BRIEF
When you reach the line containing "LP1: lamp 12V" in the entries below, start writing out each line exactly, and stop after the line containing "IC203 pin out: none -> CMP".

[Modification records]
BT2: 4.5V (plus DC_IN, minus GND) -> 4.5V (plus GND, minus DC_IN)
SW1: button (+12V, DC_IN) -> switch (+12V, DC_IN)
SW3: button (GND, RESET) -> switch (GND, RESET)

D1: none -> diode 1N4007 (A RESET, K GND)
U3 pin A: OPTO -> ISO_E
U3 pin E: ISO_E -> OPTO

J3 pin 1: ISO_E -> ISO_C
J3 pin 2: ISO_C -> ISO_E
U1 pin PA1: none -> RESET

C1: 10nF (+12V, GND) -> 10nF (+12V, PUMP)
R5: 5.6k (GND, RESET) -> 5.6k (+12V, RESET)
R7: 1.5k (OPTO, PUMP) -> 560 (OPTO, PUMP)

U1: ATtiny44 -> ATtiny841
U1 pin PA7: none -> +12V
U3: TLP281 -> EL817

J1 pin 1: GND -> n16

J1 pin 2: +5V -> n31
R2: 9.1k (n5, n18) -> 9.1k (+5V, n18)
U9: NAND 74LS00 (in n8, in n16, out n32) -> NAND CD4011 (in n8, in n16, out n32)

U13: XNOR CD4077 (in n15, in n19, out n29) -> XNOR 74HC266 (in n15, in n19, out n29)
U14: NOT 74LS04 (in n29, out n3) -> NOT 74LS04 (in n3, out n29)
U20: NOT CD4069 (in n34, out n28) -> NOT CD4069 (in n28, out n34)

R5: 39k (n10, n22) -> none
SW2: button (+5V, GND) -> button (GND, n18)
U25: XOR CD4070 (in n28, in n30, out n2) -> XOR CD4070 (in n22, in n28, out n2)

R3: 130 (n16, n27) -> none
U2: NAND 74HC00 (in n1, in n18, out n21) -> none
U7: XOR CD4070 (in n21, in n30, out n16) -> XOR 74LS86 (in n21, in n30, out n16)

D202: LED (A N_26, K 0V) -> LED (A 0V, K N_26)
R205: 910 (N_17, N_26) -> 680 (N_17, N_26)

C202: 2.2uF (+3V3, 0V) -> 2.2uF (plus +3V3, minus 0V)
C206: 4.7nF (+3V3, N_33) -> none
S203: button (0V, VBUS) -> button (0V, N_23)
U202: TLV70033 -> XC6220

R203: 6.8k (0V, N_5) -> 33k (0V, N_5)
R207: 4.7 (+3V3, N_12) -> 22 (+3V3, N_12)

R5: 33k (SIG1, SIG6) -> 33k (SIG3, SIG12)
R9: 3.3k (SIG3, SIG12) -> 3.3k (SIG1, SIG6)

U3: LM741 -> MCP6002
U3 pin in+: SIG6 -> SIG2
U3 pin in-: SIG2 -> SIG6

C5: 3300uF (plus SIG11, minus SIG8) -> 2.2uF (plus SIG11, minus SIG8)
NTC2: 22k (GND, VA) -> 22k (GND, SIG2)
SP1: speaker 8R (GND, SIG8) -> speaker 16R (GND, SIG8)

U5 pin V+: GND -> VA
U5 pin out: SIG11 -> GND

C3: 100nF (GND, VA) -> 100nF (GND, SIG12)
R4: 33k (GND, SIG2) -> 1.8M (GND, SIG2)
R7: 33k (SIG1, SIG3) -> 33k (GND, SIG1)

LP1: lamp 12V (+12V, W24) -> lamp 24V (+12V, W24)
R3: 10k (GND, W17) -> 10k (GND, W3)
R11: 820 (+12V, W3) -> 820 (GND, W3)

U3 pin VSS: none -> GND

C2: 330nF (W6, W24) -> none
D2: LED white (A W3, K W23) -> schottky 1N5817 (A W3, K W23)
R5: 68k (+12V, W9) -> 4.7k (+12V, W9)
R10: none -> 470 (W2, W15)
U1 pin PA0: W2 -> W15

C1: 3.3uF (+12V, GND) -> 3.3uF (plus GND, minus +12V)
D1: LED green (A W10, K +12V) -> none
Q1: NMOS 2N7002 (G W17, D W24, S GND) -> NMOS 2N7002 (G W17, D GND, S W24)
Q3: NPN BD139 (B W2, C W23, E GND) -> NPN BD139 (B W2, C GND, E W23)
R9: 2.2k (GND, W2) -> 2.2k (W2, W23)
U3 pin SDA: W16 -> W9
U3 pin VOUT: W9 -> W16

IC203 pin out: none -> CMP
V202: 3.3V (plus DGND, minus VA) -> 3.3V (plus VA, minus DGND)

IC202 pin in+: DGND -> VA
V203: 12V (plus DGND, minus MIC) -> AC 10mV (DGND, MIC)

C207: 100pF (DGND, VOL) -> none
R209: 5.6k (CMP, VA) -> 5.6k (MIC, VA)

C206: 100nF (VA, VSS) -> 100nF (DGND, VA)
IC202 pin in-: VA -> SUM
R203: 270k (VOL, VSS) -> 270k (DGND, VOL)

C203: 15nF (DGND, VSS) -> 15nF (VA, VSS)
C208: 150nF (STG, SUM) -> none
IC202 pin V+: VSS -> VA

ANSWER BELOW
LP1: lamp 12V (+12V, W24) -> lamp 24V (+12V, W24)
R3: 10k (GND, W17) -> 10k (GND, W3)
R11: 820 (+12V, W3) -> 820 (GND, W3)

U3 pin VSS: none -> GND

C2: 330nF (W6, W24) -> none
D2: LED white (A W3, K W23) -> schottky 1N5817 (A W3, K W23)
R5: 68k (+12V, W9) -> 4.7k (+12V, W9)
R10: none -> 470 (W2, W15)
U1 pin PA0: W2 -> W15

C1: 3.3uF (+12V, GND) -> 3.3uF (plus GND, minus +12V)
D1: LED green (A W10, K +12V) -> none
Q1: NMOS 2N7002 (G W17, D W24, S GND) -> NMOS 2N7002 (G W17, D GND, S W24)
Q3: NPN BD139 (B W2, C W23, E GND) -> NPN BD139 (B W2, C GND, E W23)
R9: 2.2k (GND, W2) -> 2.2k (W2, W23)
U3 pin SDA: W16 -> W9
U3 pin VOUT: W9 -> W16

IC203 pin out: none -> CMP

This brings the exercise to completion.